Excerpts from a dataset:

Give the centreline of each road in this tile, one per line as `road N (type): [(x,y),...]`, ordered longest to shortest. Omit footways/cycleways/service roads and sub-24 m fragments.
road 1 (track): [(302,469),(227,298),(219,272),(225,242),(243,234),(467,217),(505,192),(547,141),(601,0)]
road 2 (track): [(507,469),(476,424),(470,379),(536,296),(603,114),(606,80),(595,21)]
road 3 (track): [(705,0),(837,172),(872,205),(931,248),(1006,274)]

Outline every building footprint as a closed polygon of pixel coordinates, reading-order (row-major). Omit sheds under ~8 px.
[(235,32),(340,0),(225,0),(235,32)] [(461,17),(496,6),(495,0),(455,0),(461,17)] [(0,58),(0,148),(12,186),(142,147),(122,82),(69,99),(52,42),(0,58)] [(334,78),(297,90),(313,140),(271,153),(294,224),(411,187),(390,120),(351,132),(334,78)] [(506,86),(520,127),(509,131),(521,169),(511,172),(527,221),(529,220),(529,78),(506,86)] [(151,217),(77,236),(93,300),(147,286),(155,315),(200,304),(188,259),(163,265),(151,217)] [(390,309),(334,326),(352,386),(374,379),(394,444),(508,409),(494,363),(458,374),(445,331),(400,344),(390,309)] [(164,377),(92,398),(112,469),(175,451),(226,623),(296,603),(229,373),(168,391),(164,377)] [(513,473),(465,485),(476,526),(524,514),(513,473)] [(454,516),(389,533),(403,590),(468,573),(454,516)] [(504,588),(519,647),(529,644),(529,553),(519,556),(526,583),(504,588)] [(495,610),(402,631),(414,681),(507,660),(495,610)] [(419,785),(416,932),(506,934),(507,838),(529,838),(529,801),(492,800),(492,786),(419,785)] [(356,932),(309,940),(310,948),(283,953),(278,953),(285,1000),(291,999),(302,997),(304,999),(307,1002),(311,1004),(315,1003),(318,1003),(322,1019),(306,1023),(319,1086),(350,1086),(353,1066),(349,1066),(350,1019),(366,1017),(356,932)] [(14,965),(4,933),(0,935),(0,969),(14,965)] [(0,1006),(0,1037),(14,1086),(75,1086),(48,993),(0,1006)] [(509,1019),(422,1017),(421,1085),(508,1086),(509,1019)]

TASK INSTRUCTIONS: Write the data out again in full. Match it word for word.

RESULT FOR THIS TASK:
Give the centreline of each road in this tile, one per line as `road N (type): [(x,y),...]`, ordered longest to shortest. Omit footways/cycleways/service roads and sub-24 m fragments.
road 1 (track): [(302,469),(227,298),(219,272),(225,242),(243,234),(467,217),(505,192),(547,141),(601,0)]
road 2 (track): [(507,469),(476,424),(470,379),(536,296),(603,114),(606,80),(595,21)]
road 3 (track): [(705,0),(837,172),(872,205),(931,248),(1006,274)]

Outline every building footprint as a closed polygon of pixel coordinates, reading-order (row-major). Omit sheds under ~8 px.
[(235,32),(340,0),(225,0),(235,32)] [(461,17),(496,6),(495,0),(455,0),(461,17)] [(0,58),(0,148),(12,186),(142,147),(122,82),(69,99),(52,42),(0,58)] [(334,78),(297,90),(313,140),(271,153),(294,224),(411,187),(390,120),(351,132),(334,78)] [(506,86),(520,127),(509,131),(521,169),(511,172),(527,221),(529,220),(529,78),(506,86)] [(151,217),(77,236),(93,300),(147,286),(155,315),(200,304),(188,259),(163,265),(151,217)] [(390,309),(334,326),(352,386),(374,379),(394,444),(508,409),(494,363),(458,374),(445,331),(400,344),(390,309)] [(164,377),(92,398),(112,469),(175,451),(226,623),(296,603),(229,373),(168,391),(164,377)] [(513,473),(465,485),(476,526),(524,514),(513,473)] [(454,516),(389,533),(403,590),(468,573),(454,516)] [(504,588),(519,647),(529,644),(529,553),(519,556),(526,583),(504,588)] [(495,610),(402,631),(414,681),(507,660),(495,610)] [(419,785),(416,932),(506,934),(507,838),(529,838),(529,801),(492,800),(492,786),(419,785)] [(356,932),(309,940),(310,948),(283,953),(278,953),(285,1000),(291,999),(302,997),(304,999),(307,1002),(311,1004),(315,1003),(318,1003),(322,1019),(306,1023),(319,1086),(350,1086),(353,1066),(349,1066),(350,1019),(366,1017),(356,932)] [(14,965),(4,933),(0,935),(0,969),(14,965)] [(0,1006),(0,1037),(14,1086),(75,1086),(48,993),(0,1006)] [(509,1019),(422,1017),(421,1085),(508,1086),(509,1019)]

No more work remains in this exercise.